▶ EXERCISE INPUT
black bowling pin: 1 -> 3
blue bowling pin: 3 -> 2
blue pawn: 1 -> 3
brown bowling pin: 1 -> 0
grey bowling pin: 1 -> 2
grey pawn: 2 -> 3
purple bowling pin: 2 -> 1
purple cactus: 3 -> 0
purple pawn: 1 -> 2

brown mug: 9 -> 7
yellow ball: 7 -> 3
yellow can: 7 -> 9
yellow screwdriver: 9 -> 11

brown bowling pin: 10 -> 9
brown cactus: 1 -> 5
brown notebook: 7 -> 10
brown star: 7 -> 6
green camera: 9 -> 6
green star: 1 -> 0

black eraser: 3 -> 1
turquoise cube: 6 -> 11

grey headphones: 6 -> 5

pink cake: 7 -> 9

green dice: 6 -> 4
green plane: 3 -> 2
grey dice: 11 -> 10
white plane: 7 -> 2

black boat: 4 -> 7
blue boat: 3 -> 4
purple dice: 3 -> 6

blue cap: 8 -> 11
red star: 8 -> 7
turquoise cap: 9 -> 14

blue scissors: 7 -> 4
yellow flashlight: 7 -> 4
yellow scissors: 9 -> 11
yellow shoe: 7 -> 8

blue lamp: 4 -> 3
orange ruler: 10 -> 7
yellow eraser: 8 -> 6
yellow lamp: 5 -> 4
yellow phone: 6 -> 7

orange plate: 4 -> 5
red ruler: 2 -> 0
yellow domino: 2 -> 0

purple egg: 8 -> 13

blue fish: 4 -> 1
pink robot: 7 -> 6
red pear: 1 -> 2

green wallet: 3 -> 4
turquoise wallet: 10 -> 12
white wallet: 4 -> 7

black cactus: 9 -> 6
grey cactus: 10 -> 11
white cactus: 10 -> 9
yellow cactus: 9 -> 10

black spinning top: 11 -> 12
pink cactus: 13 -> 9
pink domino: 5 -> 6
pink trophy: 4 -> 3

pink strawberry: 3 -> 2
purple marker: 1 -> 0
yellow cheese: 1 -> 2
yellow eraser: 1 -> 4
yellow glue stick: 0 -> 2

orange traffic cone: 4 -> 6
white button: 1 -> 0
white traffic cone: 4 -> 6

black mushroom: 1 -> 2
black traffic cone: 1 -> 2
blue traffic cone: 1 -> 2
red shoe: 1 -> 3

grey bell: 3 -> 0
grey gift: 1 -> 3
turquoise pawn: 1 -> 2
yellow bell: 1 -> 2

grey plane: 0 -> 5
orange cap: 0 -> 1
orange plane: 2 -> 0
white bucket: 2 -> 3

▶ WHAT THIS TASK INVOLVES
What is needed is a full, exact copy of the records.

▶ WRITTEN RESPONSE
black bowling pin: 1 -> 3
blue bowling pin: 3 -> 2
blue pawn: 1 -> 3
brown bowling pin: 1 -> 0
grey bowling pin: 1 -> 2
grey pawn: 2 -> 3
purple bowling pin: 2 -> 1
purple cactus: 3 -> 0
purple pawn: 1 -> 2

brown mug: 9 -> 7
yellow ball: 7 -> 3
yellow can: 7 -> 9
yellow screwdriver: 9 -> 11

brown bowling pin: 10 -> 9
brown cactus: 1 -> 5
brown notebook: 7 -> 10
brown star: 7 -> 6
green camera: 9 -> 6
green star: 1 -> 0

black eraser: 3 -> 1
turquoise cube: 6 -> 11

grey headphones: 6 -> 5

pink cake: 7 -> 9

green dice: 6 -> 4
green plane: 3 -> 2
grey dice: 11 -> 10
white plane: 7 -> 2

black boat: 4 -> 7
blue boat: 3 -> 4
purple dice: 3 -> 6

blue cap: 8 -> 11
red star: 8 -> 7
turquoise cap: 9 -> 14

blue scissors: 7 -> 4
yellow flashlight: 7 -> 4
yellow scissors: 9 -> 11
yellow shoe: 7 -> 8

blue lamp: 4 -> 3
orange ruler: 10 -> 7
yellow eraser: 8 -> 6
yellow lamp: 5 -> 4
yellow phone: 6 -> 7

orange plate: 4 -> 5
red ruler: 2 -> 0
yellow domino: 2 -> 0

purple egg: 8 -> 13

blue fish: 4 -> 1
pink robot: 7 -> 6
red pear: 1 -> 2

green wallet: 3 -> 4
turquoise wallet: 10 -> 12
white wallet: 4 -> 7

black cactus: 9 -> 6
grey cactus: 10 -> 11
white cactus: 10 -> 9
yellow cactus: 9 -> 10

black spinning top: 11 -> 12
pink cactus: 13 -> 9
pink domino: 5 -> 6
pink trophy: 4 -> 3

pink strawberry: 3 -> 2
purple marker: 1 -> 0
yellow cheese: 1 -> 2
yellow eraser: 1 -> 4
yellow glue stick: 0 -> 2

orange traffic cone: 4 -> 6
white button: 1 -> 0
white traffic cone: 4 -> 6

black mushroom: 1 -> 2
black traffic cone: 1 -> 2
blue traffic cone: 1 -> 2
red shoe: 1 -> 3

grey bell: 3 -> 0
grey gift: 1 -> 3
turquoise pawn: 1 -> 2
yellow bell: 1 -> 2

grey plane: 0 -> 5
orange cap: 0 -> 1
orange plane: 2 -> 0
white bucket: 2 -> 3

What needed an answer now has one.